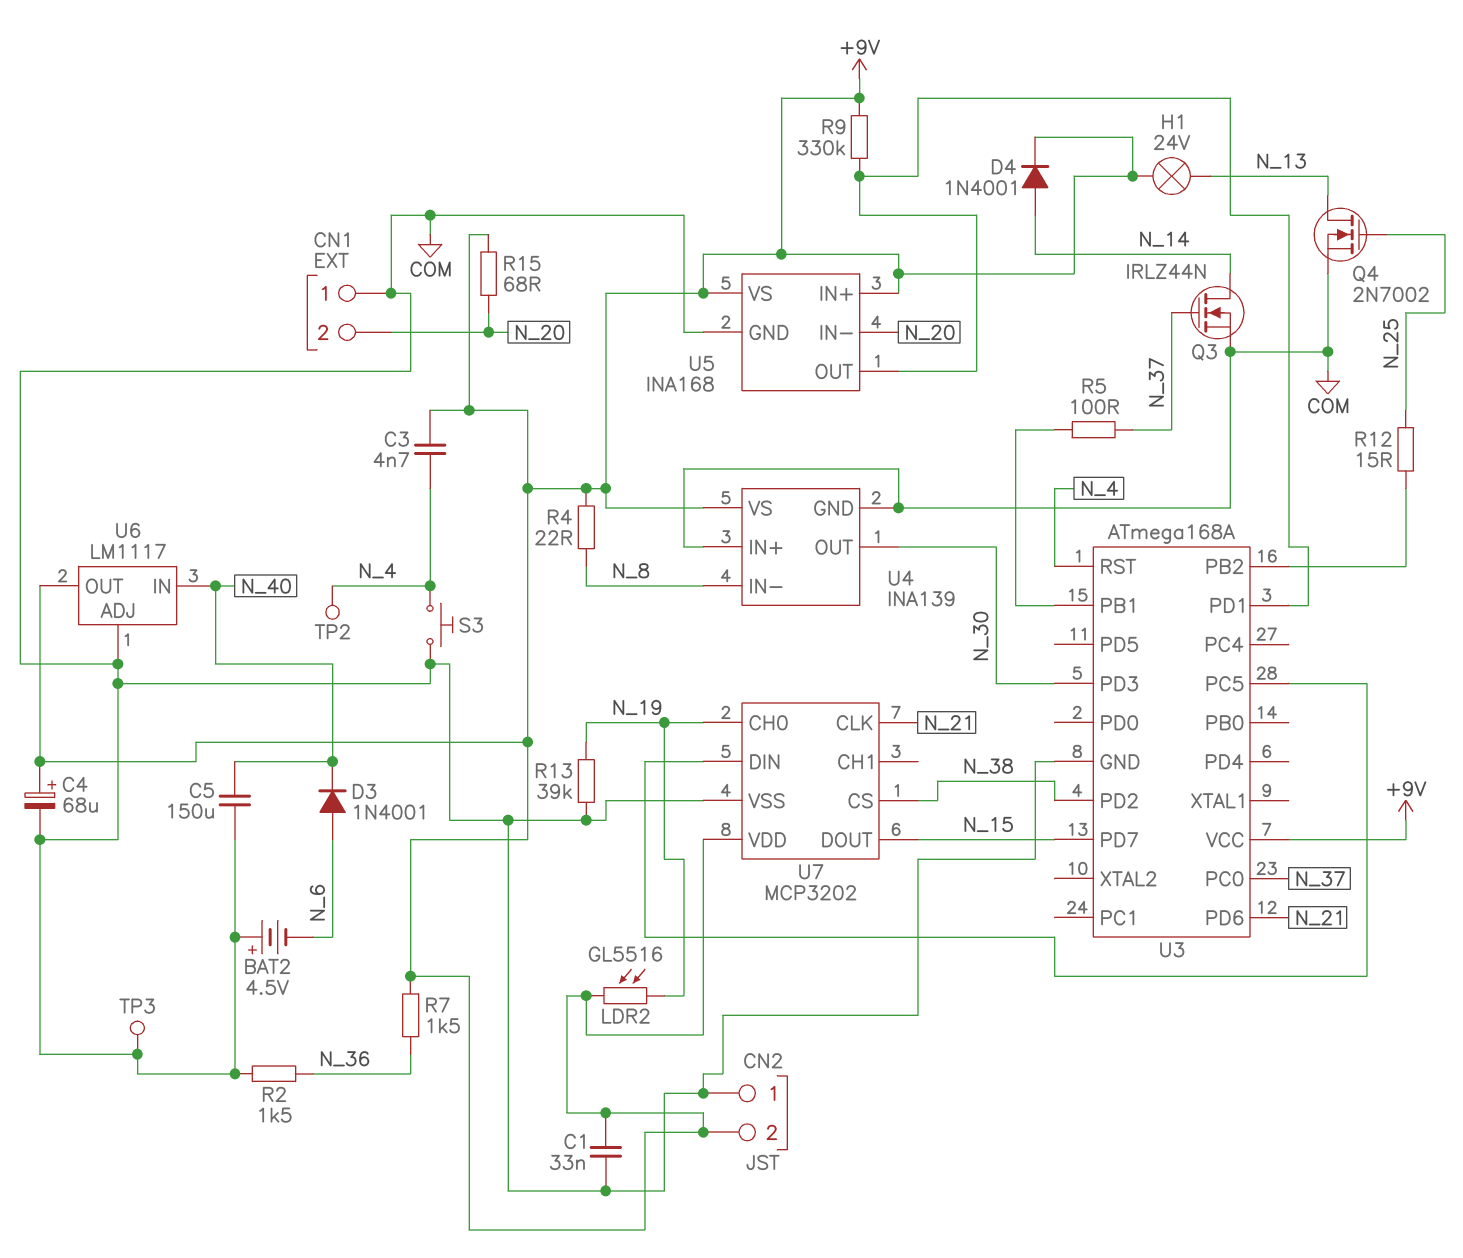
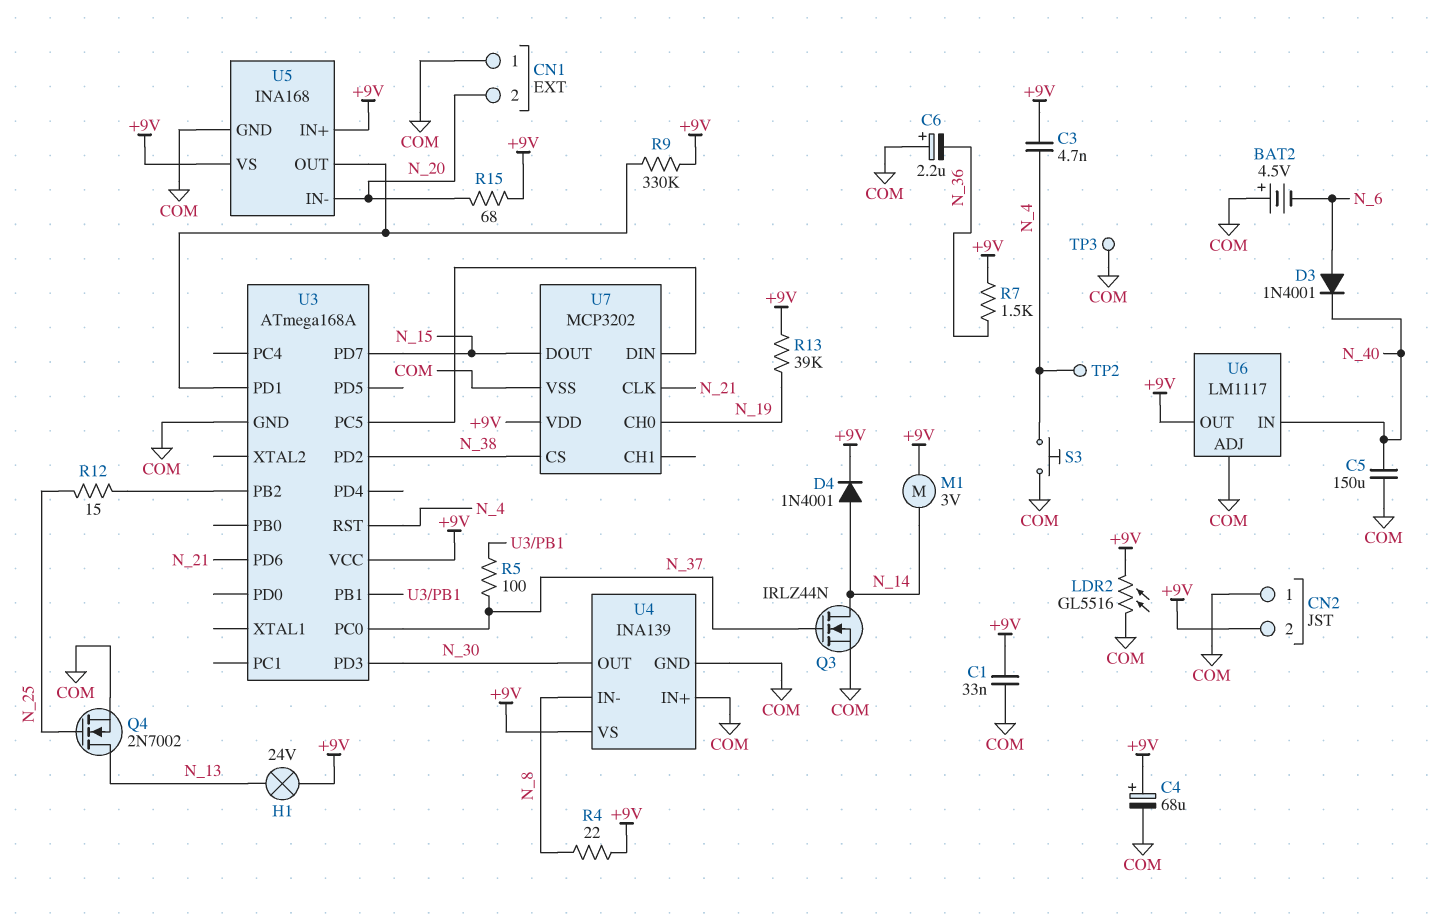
C6: none -> 2.2uF (plus COM, minus N_36)
LDR2: GL5516 (+9V, N_19) -> GL5516 (+9V, COM)
M1: none -> motor 3V (+9V, N_14)
R2: 1.5k (COM, N_36) -> none
R13: 39k (COM, N_19) -> 39k (+9V, N_19)

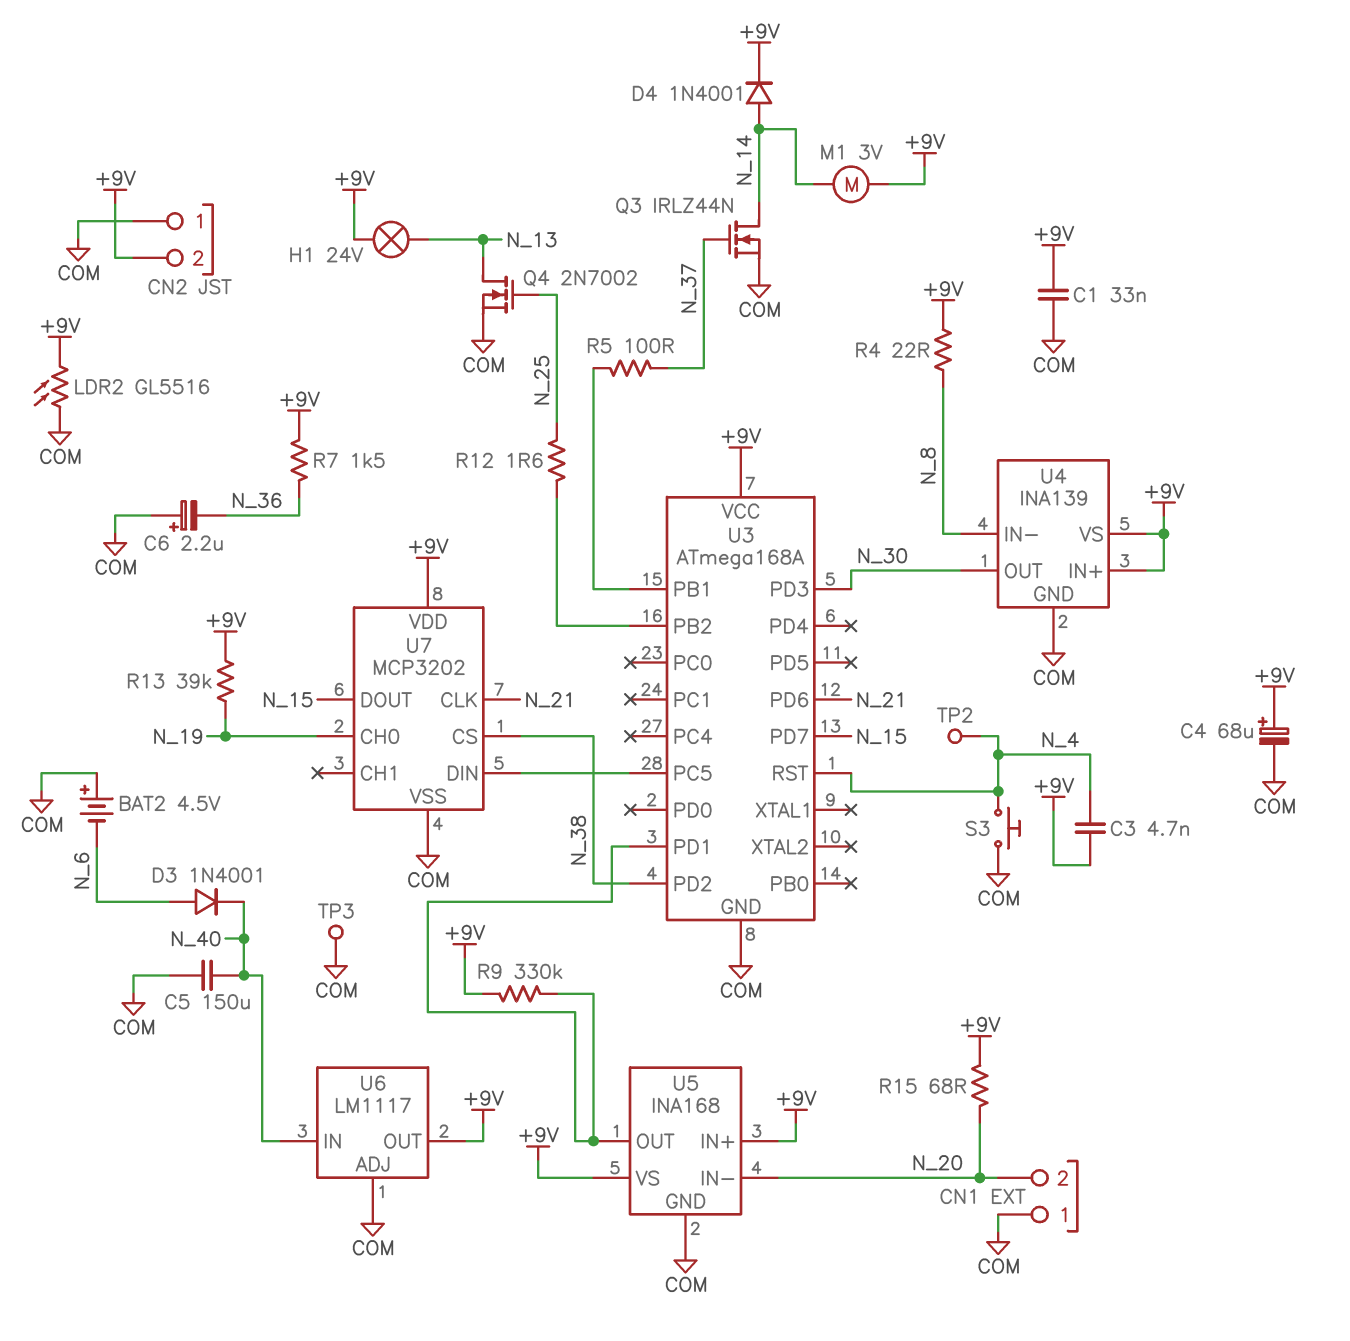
R12: 15 (N_25, U3/PB2) -> 1.6 (N_25, U3/PB2)
U3 pin PC0: N_37 -> none
U4 pin IN+: COM -> +9V

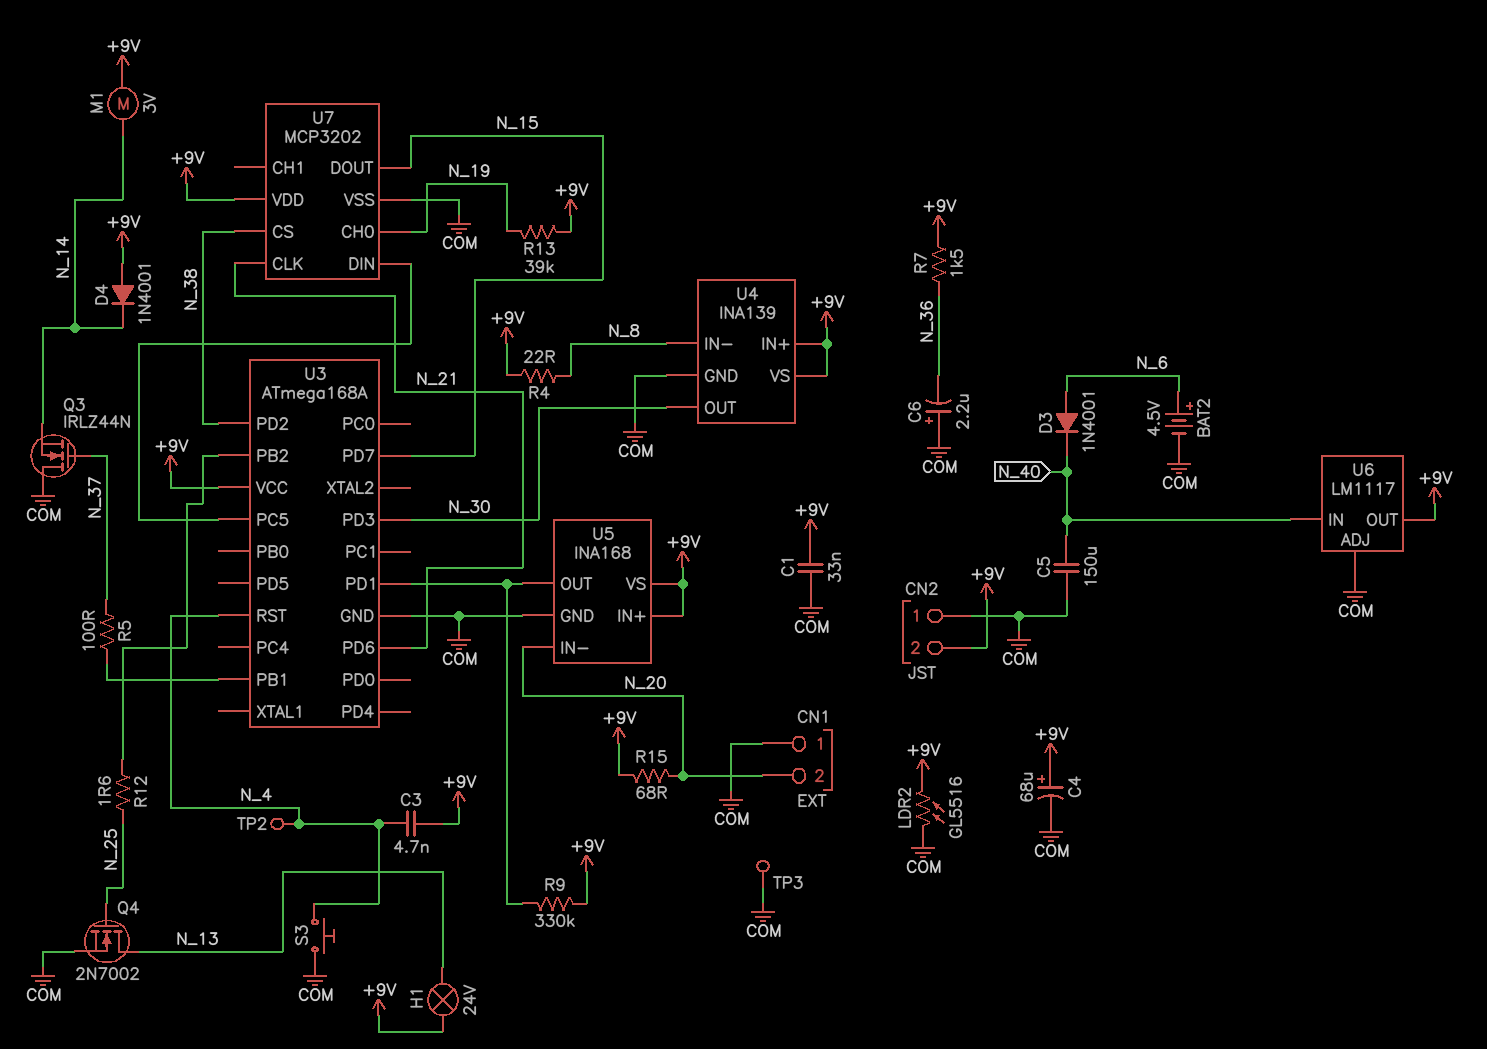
BAT2: 4.5V (plus COM, minus N_6) -> 4.5V (plus N_6, minus COM)
D4: diode 1N4001 (A N_14, K +9V) -> diode 1N4001 (A +9V, K N_14)
Q3: NMOS IRLZ44N (G N_37, D N_14, S COM) -> NMOS IRLZ44N (G N_37, D COM, S N_14)

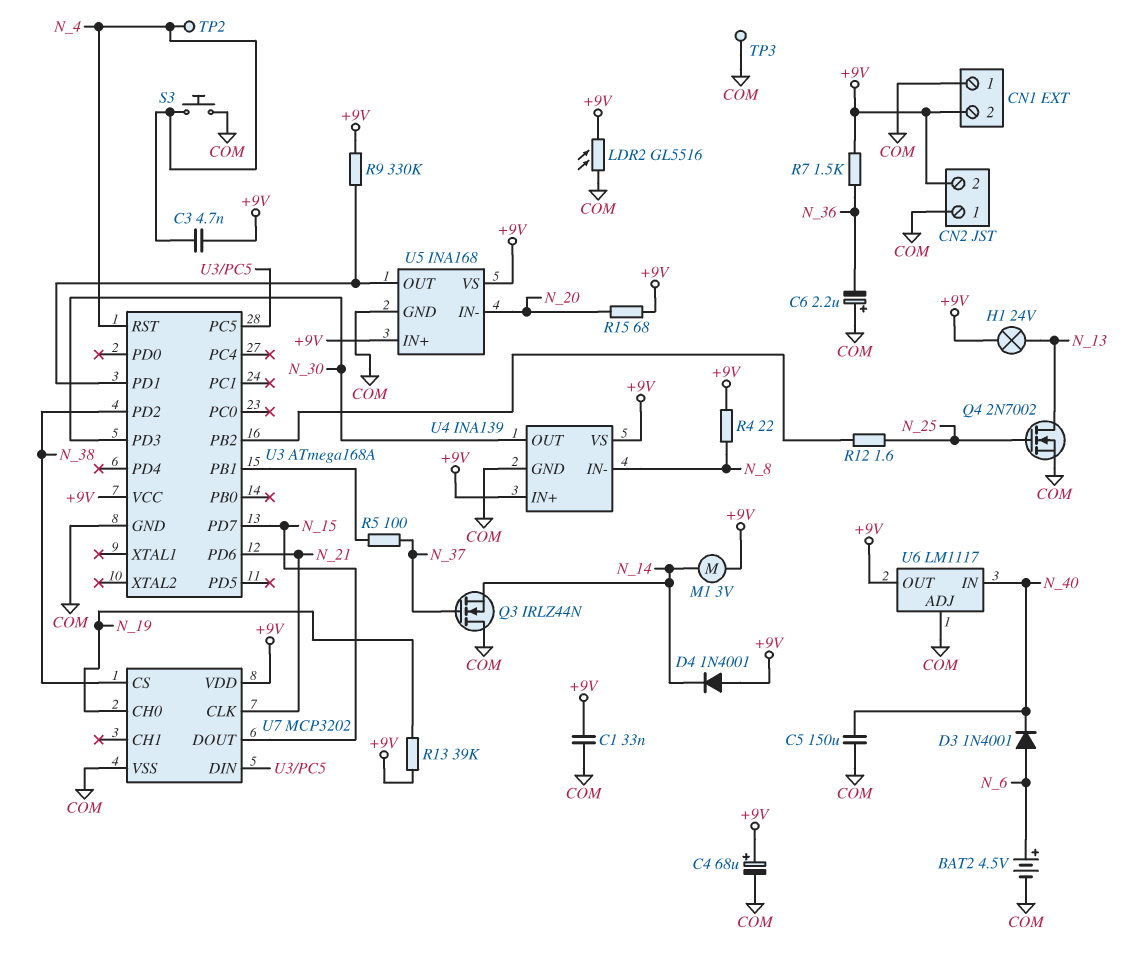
CN1 pin 2: N_20 -> +9V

**Task item:**
Please quote exactly the run of lines that starts the entries and ends at the line containing "BAT2: 4.5V (plus", leaving out every picture.

**Result below:**
C6: none -> 2.2uF (plus COM, minus N_36)
LDR2: GL5516 (+9V, N_19) -> GL5516 (+9V, COM)
M1: none -> motor 3V (+9V, N_14)
R2: 1.5k (COM, N_36) -> none
R13: 39k (COM, N_19) -> 39k (+9V, N_19)

R12: 15 (N_25, U3/PB2) -> 1.6 (N_25, U3/PB2)
U3 pin PC0: N_37 -> none
U4 pin IN+: COM -> +9V

BAT2: 4.5V (plus COM, minus N_6) -> 4.5V (plus N_6, minus COM)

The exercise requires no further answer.